Leave the pictures out, and repeat exactly each line from the one that holds "Someone scaled the Tasse/gelb" through the final line of the entries below.

Records contained in a dataset
----

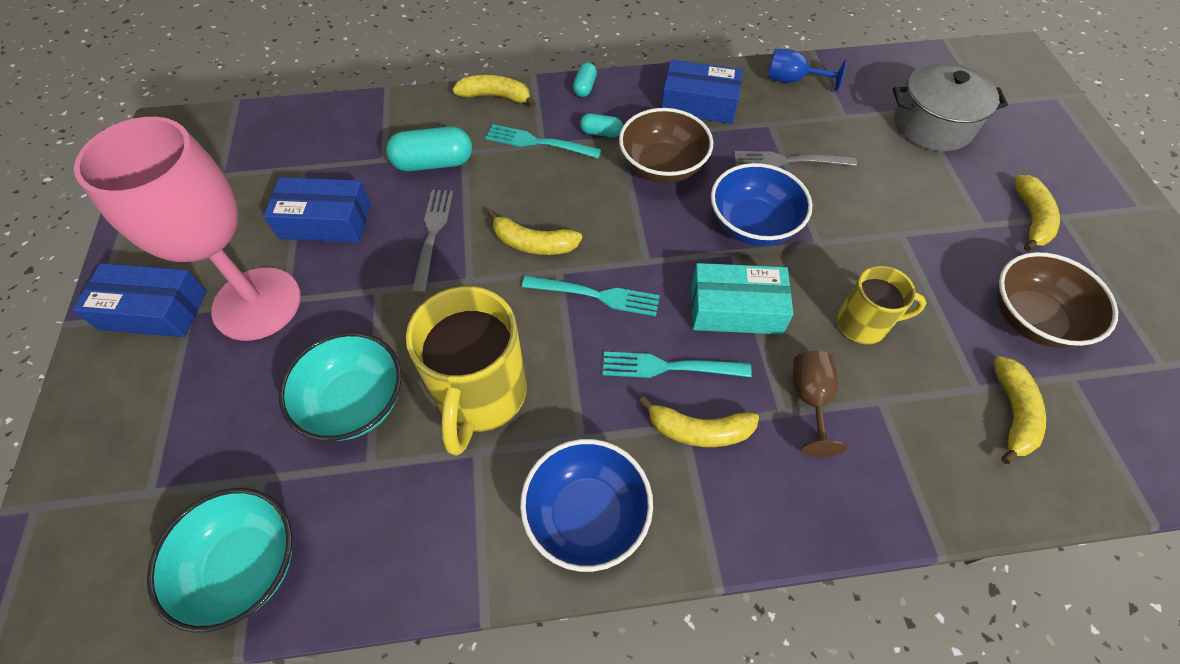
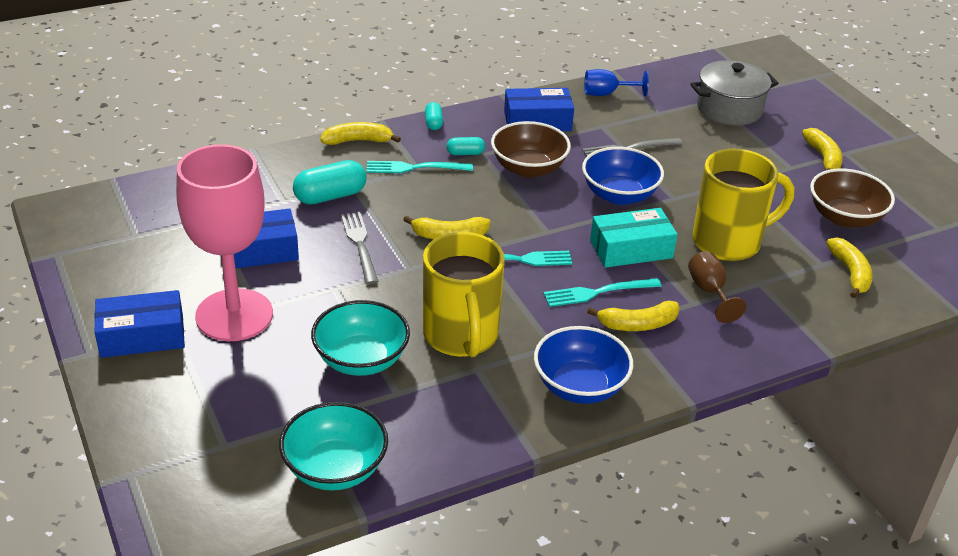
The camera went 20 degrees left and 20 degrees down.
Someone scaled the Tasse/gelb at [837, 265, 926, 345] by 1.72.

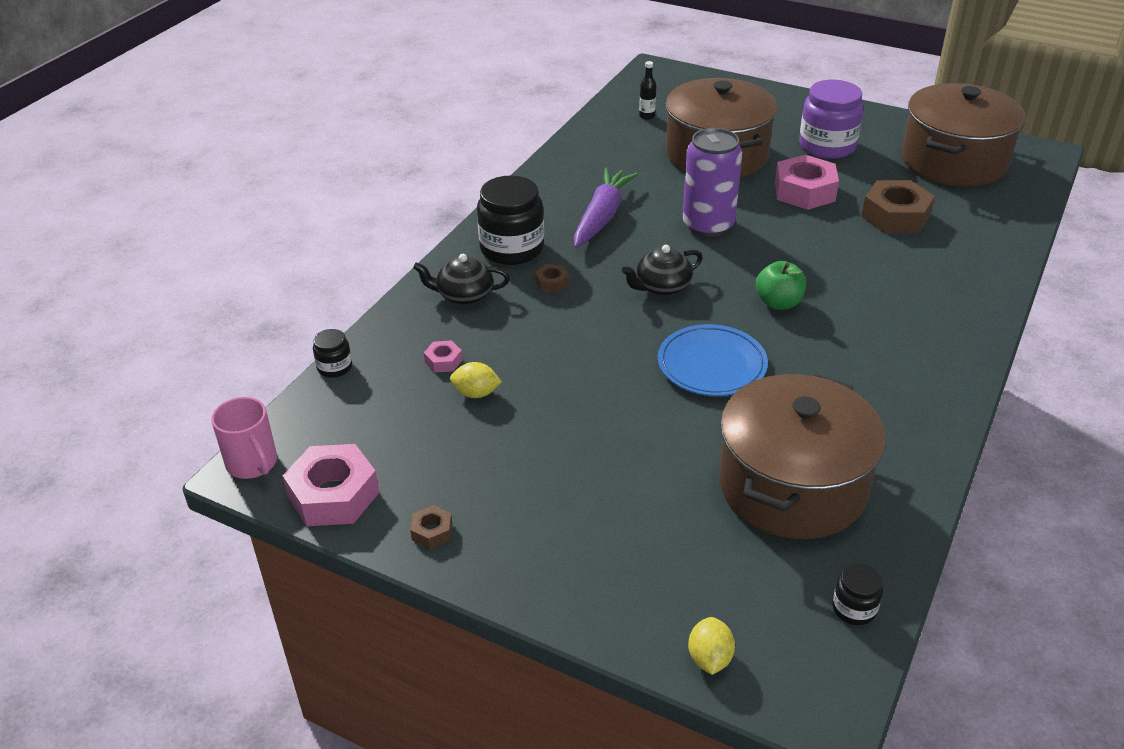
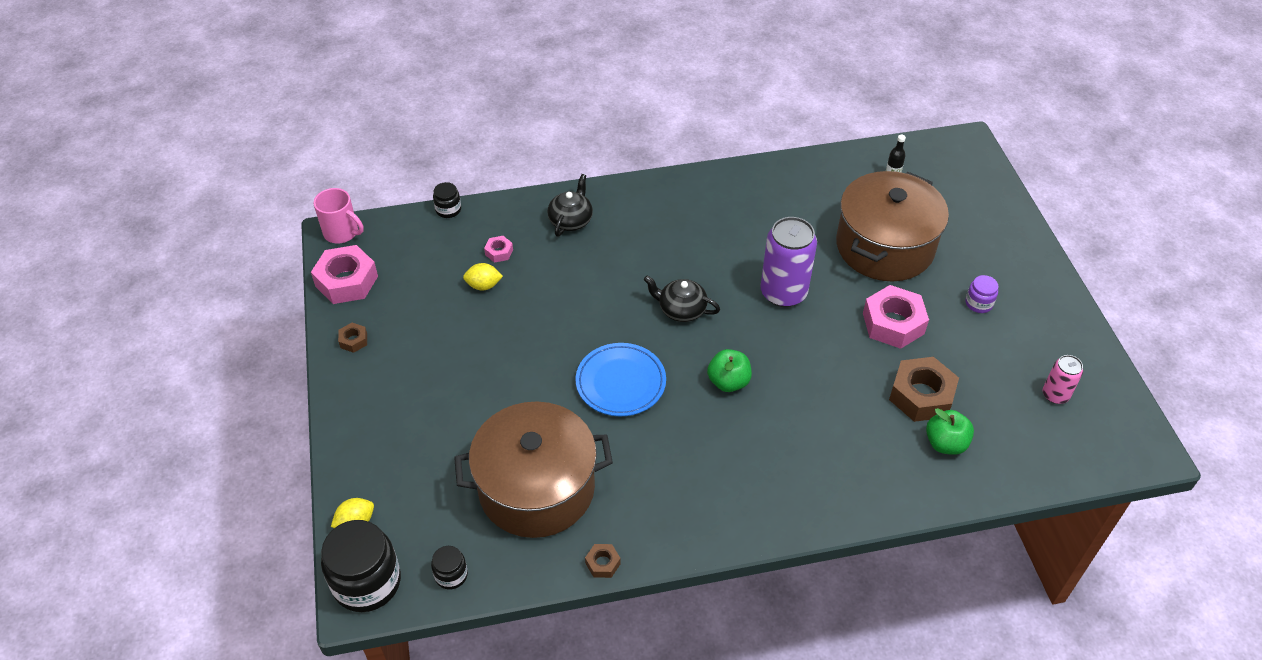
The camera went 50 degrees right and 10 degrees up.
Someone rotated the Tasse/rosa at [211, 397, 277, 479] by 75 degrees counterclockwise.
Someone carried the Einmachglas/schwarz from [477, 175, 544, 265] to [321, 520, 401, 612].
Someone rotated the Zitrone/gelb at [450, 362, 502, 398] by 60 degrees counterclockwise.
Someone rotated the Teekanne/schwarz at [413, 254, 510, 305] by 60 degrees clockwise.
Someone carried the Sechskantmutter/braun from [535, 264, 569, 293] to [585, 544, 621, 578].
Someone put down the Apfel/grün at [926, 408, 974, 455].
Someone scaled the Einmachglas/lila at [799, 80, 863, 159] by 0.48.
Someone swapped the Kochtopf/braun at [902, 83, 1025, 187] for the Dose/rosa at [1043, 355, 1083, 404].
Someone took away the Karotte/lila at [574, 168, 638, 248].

----

→ **WRITTEN RESPONSE**:
Someone scaled the Tasse/gelb at [837, 265, 926, 345] by 1.72.

The camera went 50 degrees right and 10 degrees up.
Someone rotated the Tasse/rosa at [211, 397, 277, 479] by 75 degrees counterclockwise.
Someone carried the Einmachglas/schwarz from [477, 175, 544, 265] to [321, 520, 401, 612].
Someone rotated the Zitrone/gelb at [450, 362, 502, 398] by 60 degrees counterclockwise.
Someone rotated the Teekanne/schwarz at [413, 254, 510, 305] by 60 degrees clockwise.
Someone carried the Sechskantmutter/braun from [535, 264, 569, 293] to [585, 544, 621, 578].
Someone put down the Apfel/grün at [926, 408, 974, 455].
Someone scaled the Einmachglas/lila at [799, 80, 863, 159] by 0.48.
Someone swapped the Kochtopf/braun at [902, 83, 1025, 187] for the Dose/rosa at [1043, 355, 1083, 404].
Someone took away the Karotte/lila at [574, 168, 638, 248].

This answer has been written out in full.